An exact reproduction of the lines from the one with "orange flashlight: 4 -> 2" to the end of the data below is required. No other lines may be included.

◆ The data
________
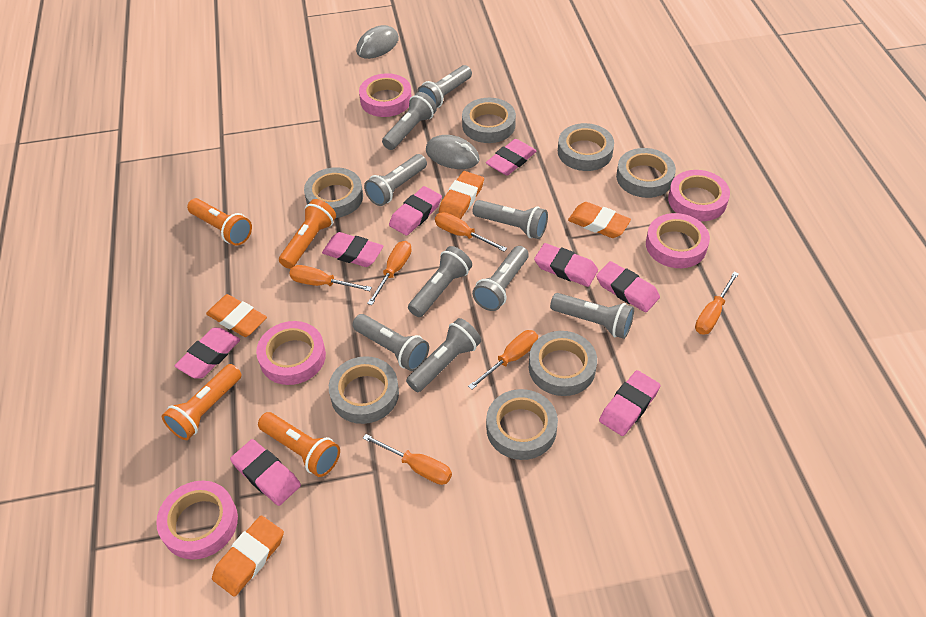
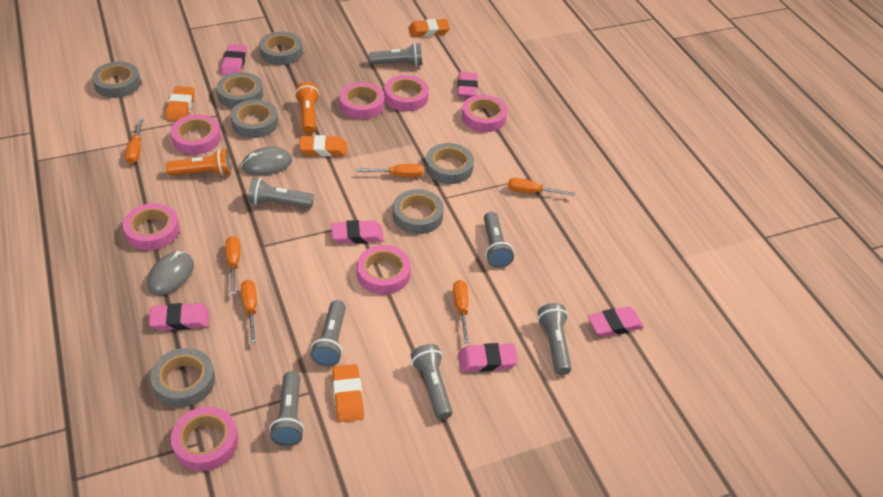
grey flashlight: 9 -> 7
orange flashlight: 4 -> 2
pink eraser: 8 -> 6
pink tape: 5 -> 7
________
◆ Output below
orange flashlight: 4 -> 2
pink eraser: 8 -> 6
pink tape: 5 -> 7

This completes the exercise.